> _TASK MATERIAL_:
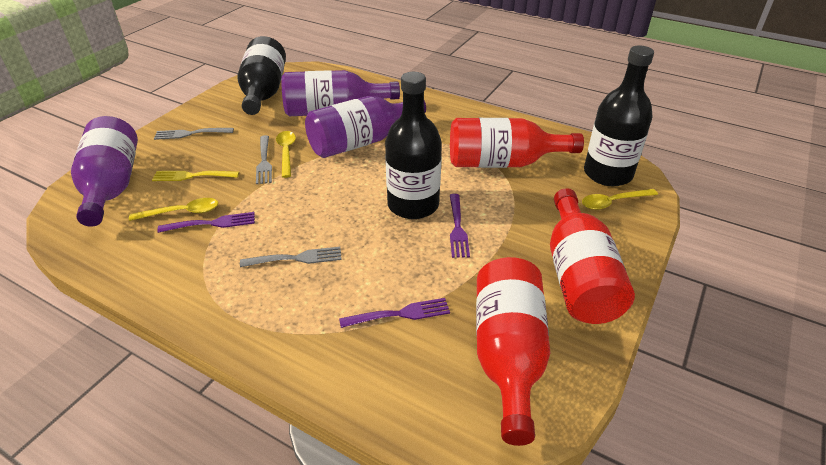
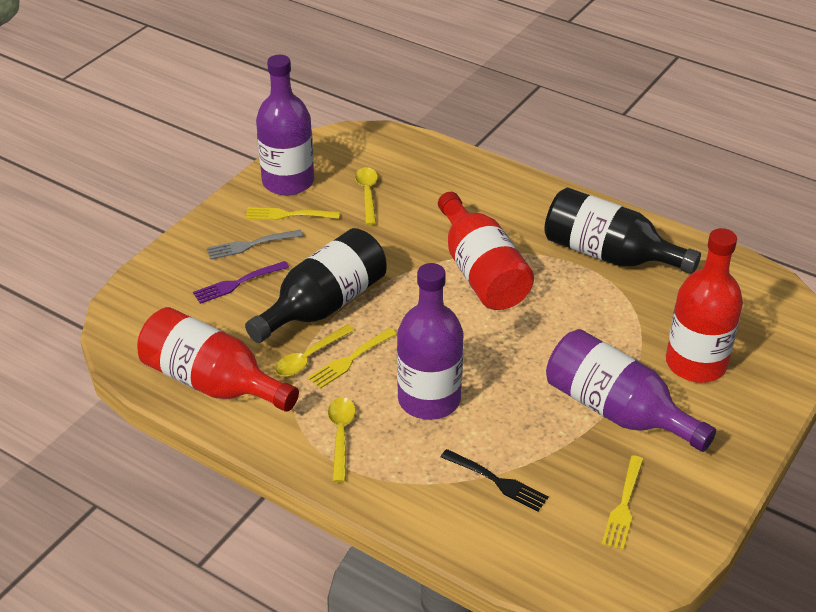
black bottle: [237,36,286,115] [385,72,442,219] [584,45,654,186] = 3 -> [245,228,387,343] [544,187,701,274] = 2
black fork: none = 0 -> [441,449,549,512] = 1
grey fork: [154,128,234,140] [240,247,342,267] [256,135,272,184] = 3 -> [207,230,303,260] = 1
purple fork: [157,212,255,233] [339,298,450,328] [450,194,470,258] = 3 -> [193,261,289,304] = 1
yellow fork: [152,171,239,181] = 1 -> [246,207,340,220] [308,328,397,389] [602,455,644,550] = 3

> _YOUR OBJECTIVE_: Pictures aside, restate the entries word for word.

> _TASK ANSWER_:
black bottle: [237,36,286,115] [385,72,442,219] [584,45,654,186] = 3 -> [245,228,387,343] [544,187,701,274] = 2
black fork: none = 0 -> [441,449,549,512] = 1
grey fork: [154,128,234,140] [240,247,342,267] [256,135,272,184] = 3 -> [207,230,303,260] = 1
purple fork: [157,212,255,233] [339,298,450,328] [450,194,470,258] = 3 -> [193,261,289,304] = 1
yellow fork: [152,171,239,181] = 1 -> [246,207,340,220] [308,328,397,389] [602,455,644,550] = 3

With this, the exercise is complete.